(Object state change records)
▽

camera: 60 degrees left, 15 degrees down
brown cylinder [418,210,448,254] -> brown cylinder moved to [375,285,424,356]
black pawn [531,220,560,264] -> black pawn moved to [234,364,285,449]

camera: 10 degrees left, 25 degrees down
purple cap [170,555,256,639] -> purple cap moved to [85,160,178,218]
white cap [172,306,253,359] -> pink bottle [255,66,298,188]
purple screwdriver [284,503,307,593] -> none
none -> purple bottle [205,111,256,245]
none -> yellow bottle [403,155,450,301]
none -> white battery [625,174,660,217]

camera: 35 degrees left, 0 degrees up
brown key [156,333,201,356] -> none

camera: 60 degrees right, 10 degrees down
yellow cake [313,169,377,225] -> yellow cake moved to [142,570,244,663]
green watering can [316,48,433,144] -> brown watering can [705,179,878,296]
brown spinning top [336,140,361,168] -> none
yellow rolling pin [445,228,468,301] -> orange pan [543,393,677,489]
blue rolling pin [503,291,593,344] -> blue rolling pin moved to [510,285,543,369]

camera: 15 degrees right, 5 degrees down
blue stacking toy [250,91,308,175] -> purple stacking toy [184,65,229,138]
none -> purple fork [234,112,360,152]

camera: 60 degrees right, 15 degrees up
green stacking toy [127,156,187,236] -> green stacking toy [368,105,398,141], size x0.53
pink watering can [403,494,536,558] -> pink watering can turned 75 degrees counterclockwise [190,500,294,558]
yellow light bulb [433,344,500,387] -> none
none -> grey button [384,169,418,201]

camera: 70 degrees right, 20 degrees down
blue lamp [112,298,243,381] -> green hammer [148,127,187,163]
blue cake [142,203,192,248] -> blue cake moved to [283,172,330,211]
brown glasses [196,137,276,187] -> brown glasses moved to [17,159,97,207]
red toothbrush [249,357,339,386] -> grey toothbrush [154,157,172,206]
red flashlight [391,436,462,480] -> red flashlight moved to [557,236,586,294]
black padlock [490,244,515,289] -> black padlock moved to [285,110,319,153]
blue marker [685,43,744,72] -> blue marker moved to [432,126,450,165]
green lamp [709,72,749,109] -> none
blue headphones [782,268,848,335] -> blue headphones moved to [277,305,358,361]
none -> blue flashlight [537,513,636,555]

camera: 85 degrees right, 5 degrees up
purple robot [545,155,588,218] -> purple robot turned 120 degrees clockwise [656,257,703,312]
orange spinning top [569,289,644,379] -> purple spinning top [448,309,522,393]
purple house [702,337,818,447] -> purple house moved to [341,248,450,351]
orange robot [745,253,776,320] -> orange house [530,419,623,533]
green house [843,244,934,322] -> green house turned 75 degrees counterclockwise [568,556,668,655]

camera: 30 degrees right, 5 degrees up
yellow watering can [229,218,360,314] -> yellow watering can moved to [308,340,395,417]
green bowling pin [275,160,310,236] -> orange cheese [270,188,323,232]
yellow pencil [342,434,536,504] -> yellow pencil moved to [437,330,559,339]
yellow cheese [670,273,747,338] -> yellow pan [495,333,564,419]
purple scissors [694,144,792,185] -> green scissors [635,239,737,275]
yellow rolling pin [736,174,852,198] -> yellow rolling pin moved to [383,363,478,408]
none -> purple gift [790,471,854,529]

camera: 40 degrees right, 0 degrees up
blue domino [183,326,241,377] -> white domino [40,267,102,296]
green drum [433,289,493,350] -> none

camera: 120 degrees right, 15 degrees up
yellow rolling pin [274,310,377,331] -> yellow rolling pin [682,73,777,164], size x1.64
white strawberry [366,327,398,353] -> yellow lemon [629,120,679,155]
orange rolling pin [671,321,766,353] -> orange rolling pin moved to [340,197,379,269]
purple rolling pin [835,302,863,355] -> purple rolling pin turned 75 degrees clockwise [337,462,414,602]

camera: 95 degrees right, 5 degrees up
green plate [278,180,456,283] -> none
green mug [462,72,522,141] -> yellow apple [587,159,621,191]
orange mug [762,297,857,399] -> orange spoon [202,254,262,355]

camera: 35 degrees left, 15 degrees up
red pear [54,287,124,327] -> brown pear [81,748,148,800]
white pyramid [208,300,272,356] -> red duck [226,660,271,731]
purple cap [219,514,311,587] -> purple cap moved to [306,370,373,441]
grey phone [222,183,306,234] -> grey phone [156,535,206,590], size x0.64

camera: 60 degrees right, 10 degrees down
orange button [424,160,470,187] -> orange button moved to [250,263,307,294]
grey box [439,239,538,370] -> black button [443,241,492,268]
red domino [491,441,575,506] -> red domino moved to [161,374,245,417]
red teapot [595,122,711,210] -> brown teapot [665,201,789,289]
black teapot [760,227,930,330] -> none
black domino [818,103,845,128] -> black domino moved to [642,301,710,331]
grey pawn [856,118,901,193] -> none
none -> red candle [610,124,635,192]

△

### What to do
Set down the entries again, exactly as they stand above.

### Answer to the problem
camera: 60 degrees left, 15 degrees down
brown cylinder [418,210,448,254] -> brown cylinder moved to [375,285,424,356]
black pawn [531,220,560,264] -> black pawn moved to [234,364,285,449]

camera: 10 degrees left, 25 degrees down
purple cap [170,555,256,639] -> purple cap moved to [85,160,178,218]
white cap [172,306,253,359] -> pink bottle [255,66,298,188]
purple screwdriver [284,503,307,593] -> none
none -> purple bottle [205,111,256,245]
none -> yellow bottle [403,155,450,301]
none -> white battery [625,174,660,217]

camera: 35 degrees left, 0 degrees up
brown key [156,333,201,356] -> none

camera: 60 degrees right, 10 degrees down
yellow cake [313,169,377,225] -> yellow cake moved to [142,570,244,663]
green watering can [316,48,433,144] -> brown watering can [705,179,878,296]
brown spinning top [336,140,361,168] -> none
yellow rolling pin [445,228,468,301] -> orange pan [543,393,677,489]
blue rolling pin [503,291,593,344] -> blue rolling pin moved to [510,285,543,369]

camera: 15 degrees right, 5 degrees down
blue stacking toy [250,91,308,175] -> purple stacking toy [184,65,229,138]
none -> purple fork [234,112,360,152]

camera: 60 degrees right, 15 degrees up
green stacking toy [127,156,187,236] -> green stacking toy [368,105,398,141], size x0.53
pink watering can [403,494,536,558] -> pink watering can turned 75 degrees counterclockwise [190,500,294,558]
yellow light bulb [433,344,500,387] -> none
none -> grey button [384,169,418,201]

camera: 70 degrees right, 20 degrees down
blue lamp [112,298,243,381] -> green hammer [148,127,187,163]
blue cake [142,203,192,248] -> blue cake moved to [283,172,330,211]
brown glasses [196,137,276,187] -> brown glasses moved to [17,159,97,207]
red toothbrush [249,357,339,386] -> grey toothbrush [154,157,172,206]
red flashlight [391,436,462,480] -> red flashlight moved to [557,236,586,294]
black padlock [490,244,515,289] -> black padlock moved to [285,110,319,153]
blue marker [685,43,744,72] -> blue marker moved to [432,126,450,165]
green lamp [709,72,749,109] -> none
blue headphones [782,268,848,335] -> blue headphones moved to [277,305,358,361]
none -> blue flashlight [537,513,636,555]

camera: 85 degrees right, 5 degrees up
purple robot [545,155,588,218] -> purple robot turned 120 degrees clockwise [656,257,703,312]
orange spinning top [569,289,644,379] -> purple spinning top [448,309,522,393]
purple house [702,337,818,447] -> purple house moved to [341,248,450,351]
orange robot [745,253,776,320] -> orange house [530,419,623,533]
green house [843,244,934,322] -> green house turned 75 degrees counterclockwise [568,556,668,655]

camera: 30 degrees right, 5 degrees up
yellow watering can [229,218,360,314] -> yellow watering can moved to [308,340,395,417]
green bowling pin [275,160,310,236] -> orange cheese [270,188,323,232]
yellow pencil [342,434,536,504] -> yellow pencil moved to [437,330,559,339]
yellow cheese [670,273,747,338] -> yellow pan [495,333,564,419]
purple scissors [694,144,792,185] -> green scissors [635,239,737,275]
yellow rolling pin [736,174,852,198] -> yellow rolling pin moved to [383,363,478,408]
none -> purple gift [790,471,854,529]

camera: 40 degrees right, 0 degrees up
blue domino [183,326,241,377] -> white domino [40,267,102,296]
green drum [433,289,493,350] -> none

camera: 120 degrees right, 15 degrees up
yellow rolling pin [274,310,377,331] -> yellow rolling pin [682,73,777,164], size x1.64
white strawberry [366,327,398,353] -> yellow lemon [629,120,679,155]
orange rolling pin [671,321,766,353] -> orange rolling pin moved to [340,197,379,269]
purple rolling pin [835,302,863,355] -> purple rolling pin turned 75 degrees clockwise [337,462,414,602]

camera: 95 degrees right, 5 degrees up
green plate [278,180,456,283] -> none
green mug [462,72,522,141] -> yellow apple [587,159,621,191]
orange mug [762,297,857,399] -> orange spoon [202,254,262,355]

camera: 35 degrees left, 15 degrees up
red pear [54,287,124,327] -> brown pear [81,748,148,800]
white pyramid [208,300,272,356] -> red duck [226,660,271,731]
purple cap [219,514,311,587] -> purple cap moved to [306,370,373,441]
grey phone [222,183,306,234] -> grey phone [156,535,206,590], size x0.64

camera: 60 degrees right, 10 degrees down
orange button [424,160,470,187] -> orange button moved to [250,263,307,294]
grey box [439,239,538,370] -> black button [443,241,492,268]
red domino [491,441,575,506] -> red domino moved to [161,374,245,417]
red teapot [595,122,711,210] -> brown teapot [665,201,789,289]
black teapot [760,227,930,330] -> none
black domino [818,103,845,128] -> black domino moved to [642,301,710,331]
grey pawn [856,118,901,193] -> none
none -> red candle [610,124,635,192]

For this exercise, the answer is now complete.